▶ Stored data:
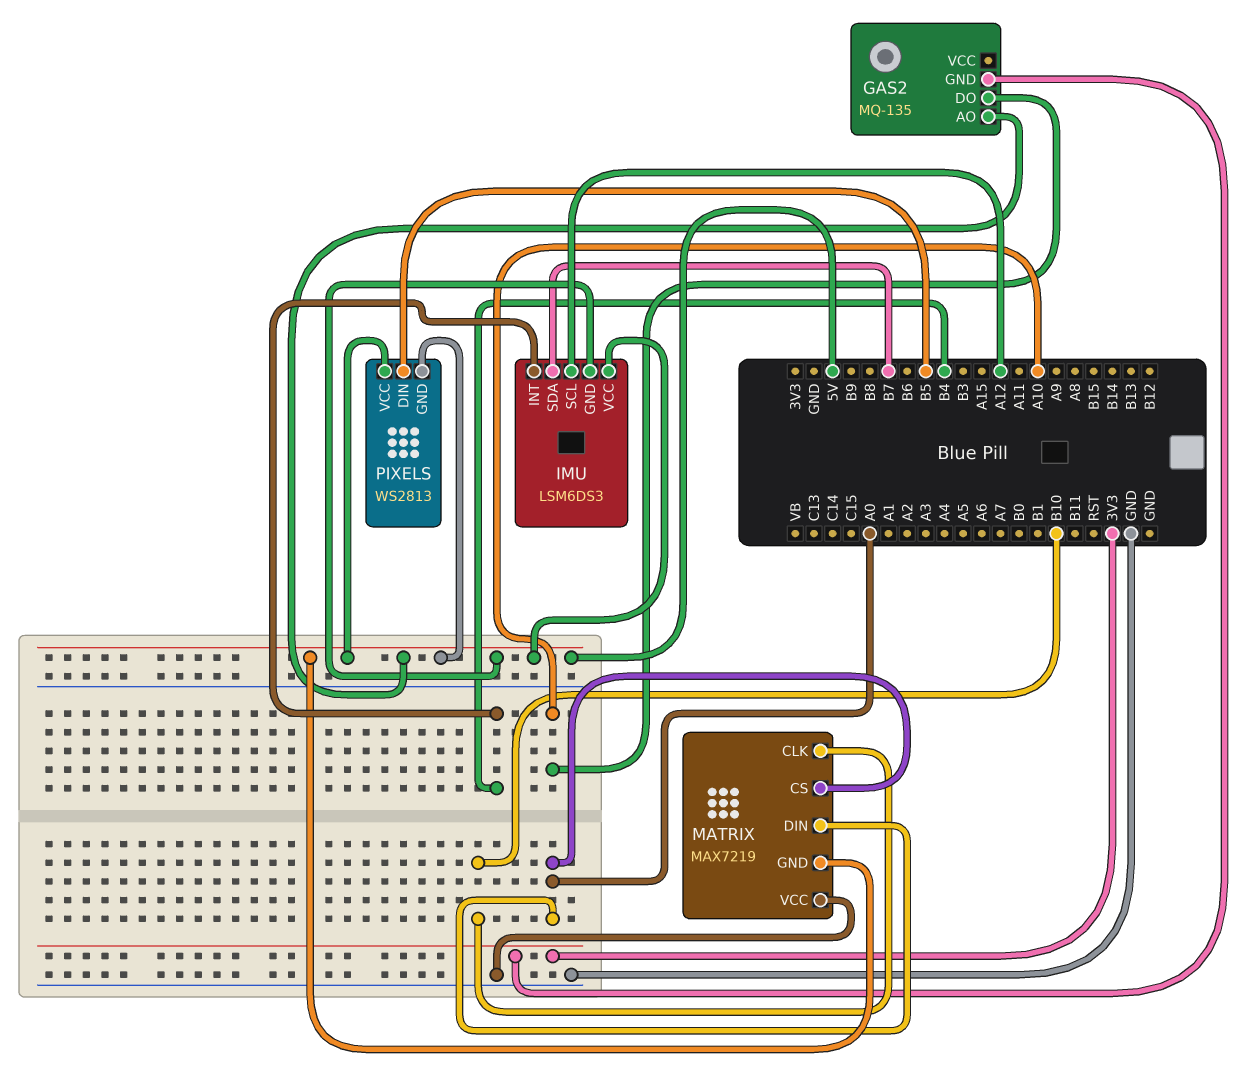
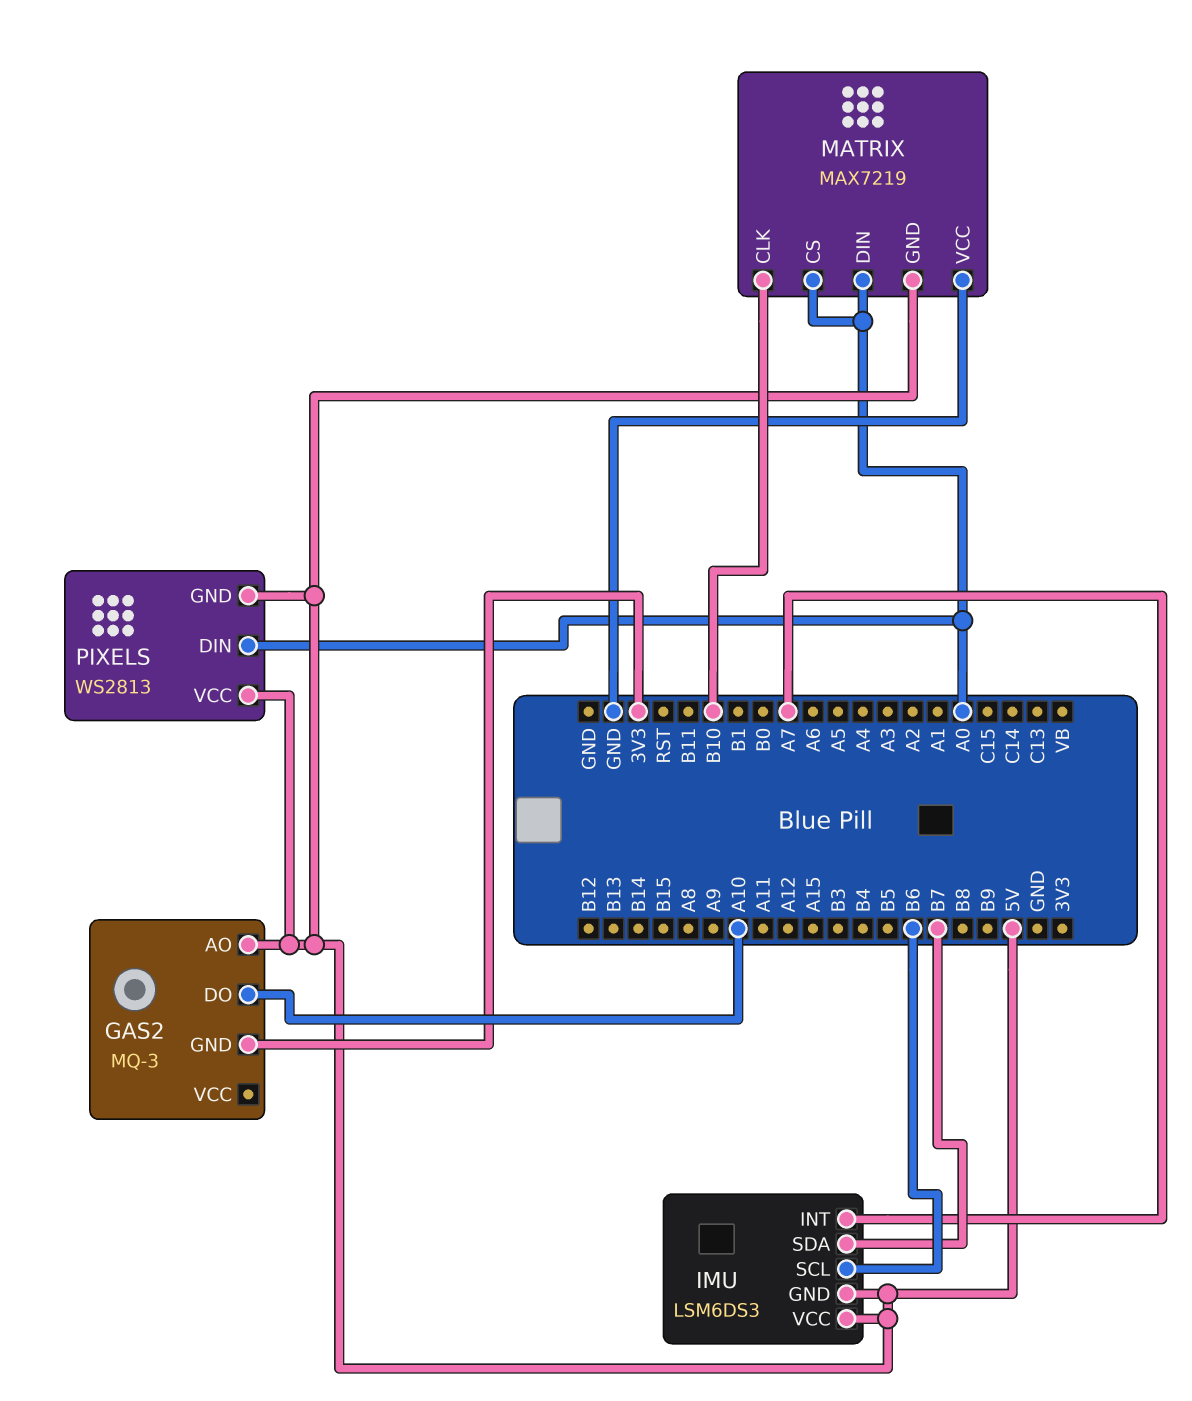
GAS2: MQ-135 -> MQ-3
IMU pin INT: B4 -> A7
IMU pin SCL: A12 -> B6
PIXELS pin DIN: B5 -> A0

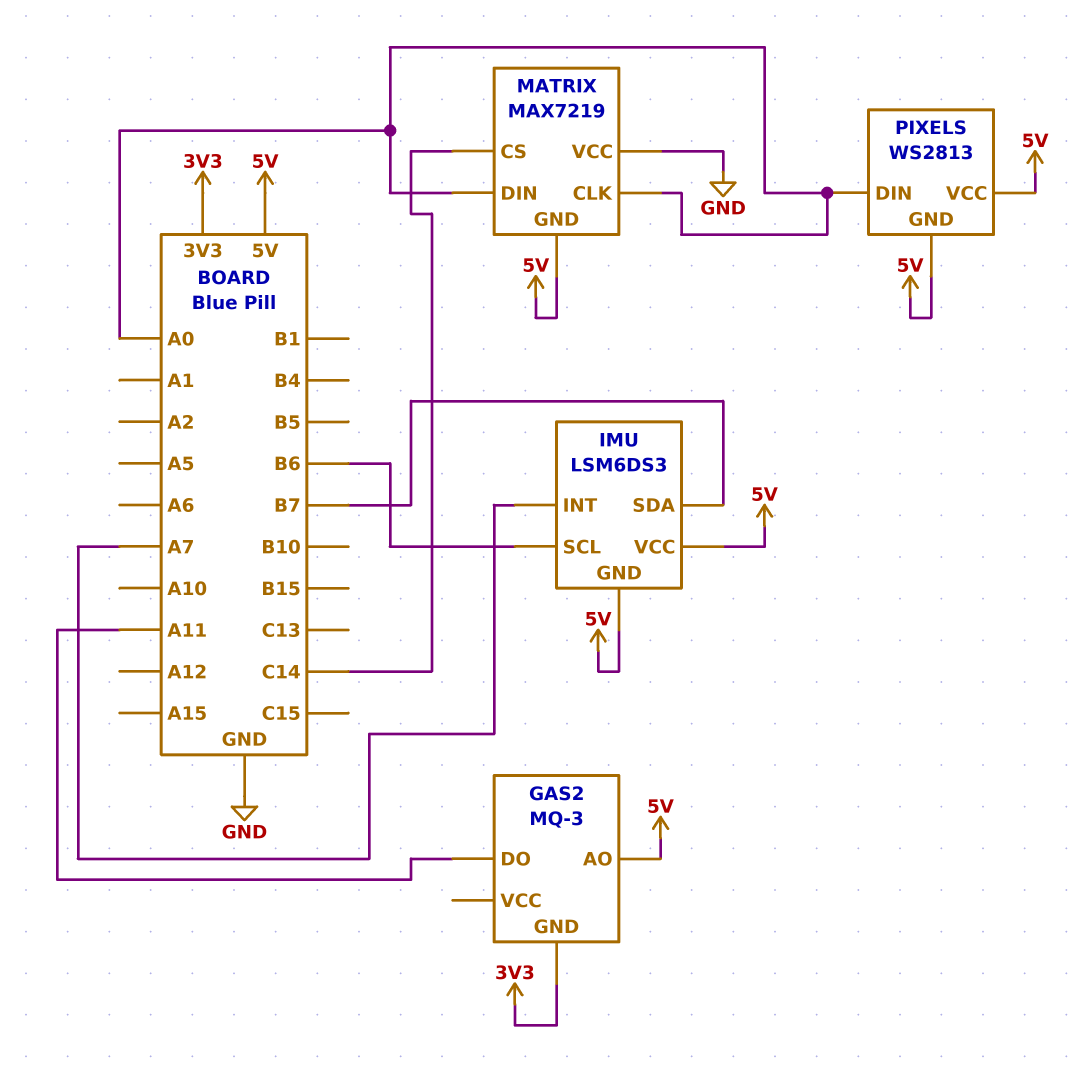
GAS2 pin DO: A10 -> A11
MATRIX pin CLK: B10 -> A0
MATRIX pin CS: A0 -> C14

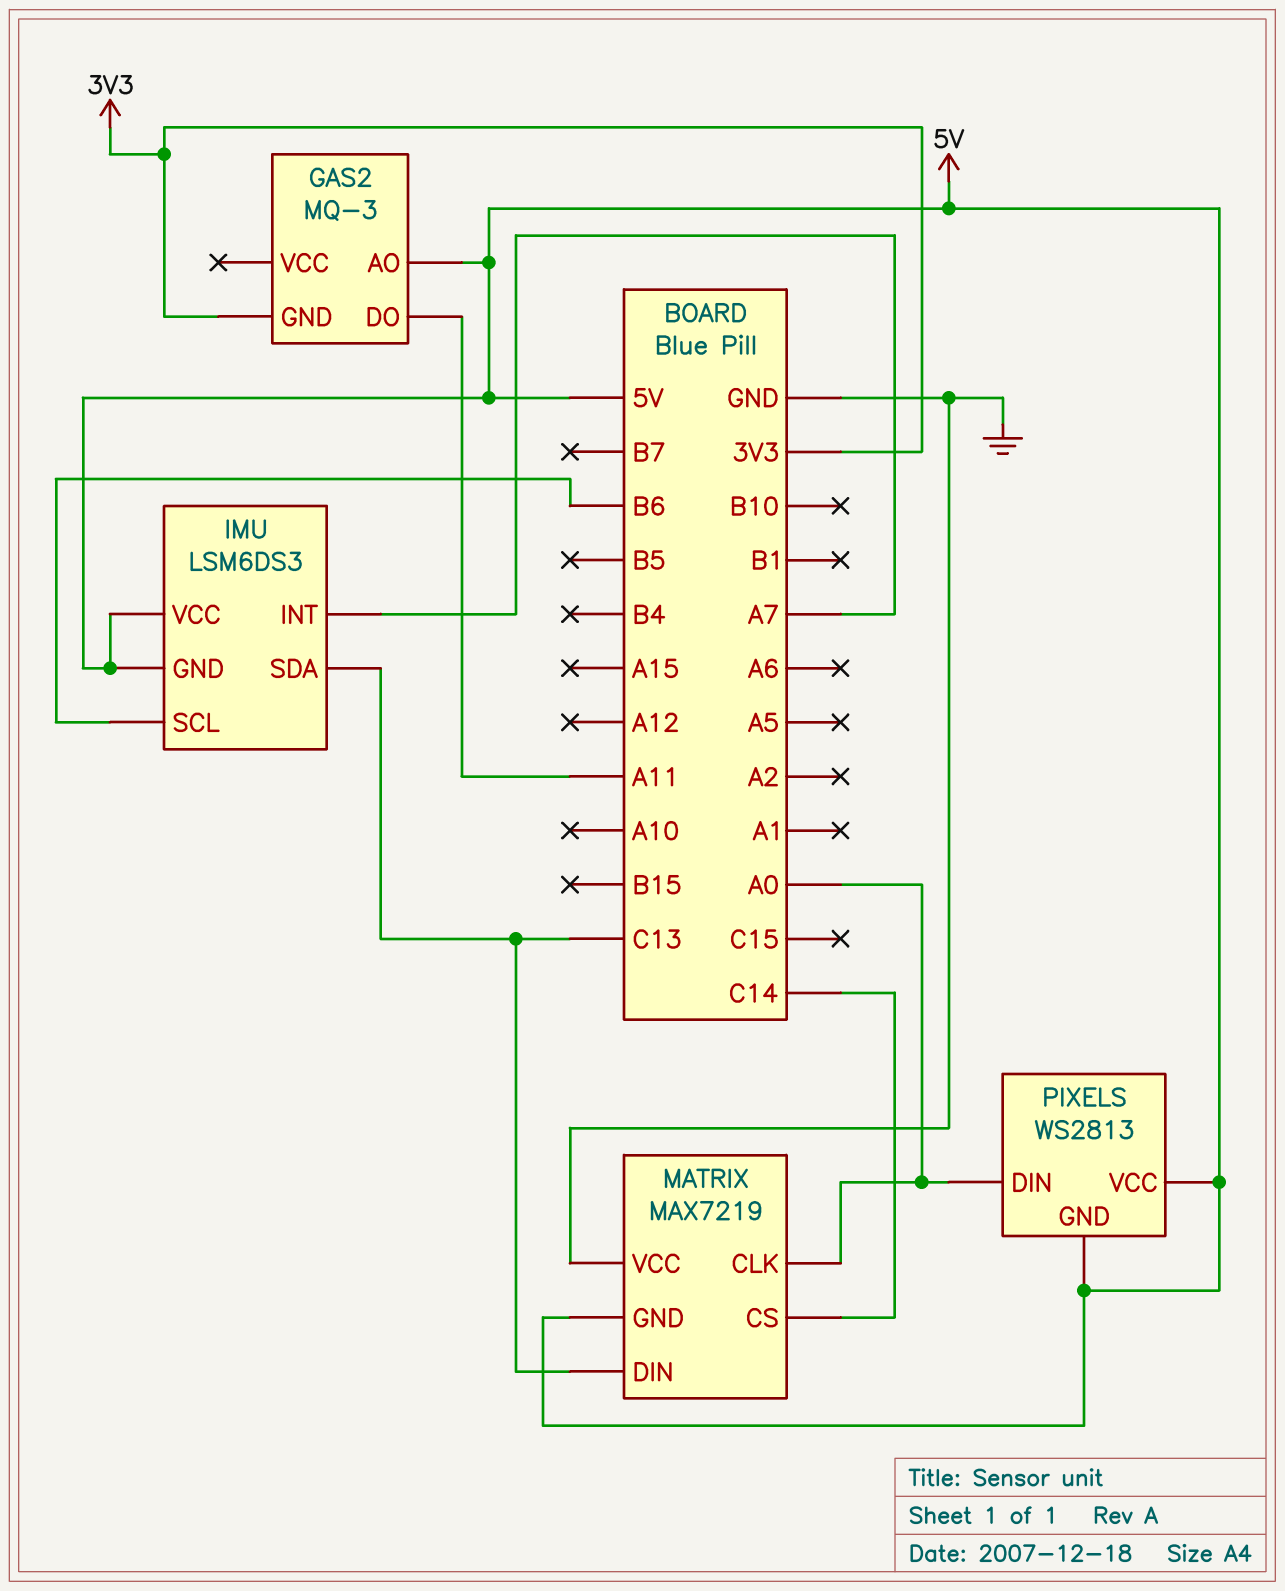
IMU pin SDA: B7 -> C13
MATRIX pin DIN: A0 -> C13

▶ Exercise prompt: Each line of the data should be printed again exactly. Please leave pictures out.

▶ Task solution:
GAS2: MQ-135 -> MQ-3
IMU pin INT: B4 -> A7
IMU pin SCL: A12 -> B6
PIXELS pin DIN: B5 -> A0

GAS2 pin DO: A10 -> A11
MATRIX pin CLK: B10 -> A0
MATRIX pin CS: A0 -> C14

IMU pin SDA: B7 -> C13
MATRIX pin DIN: A0 -> C13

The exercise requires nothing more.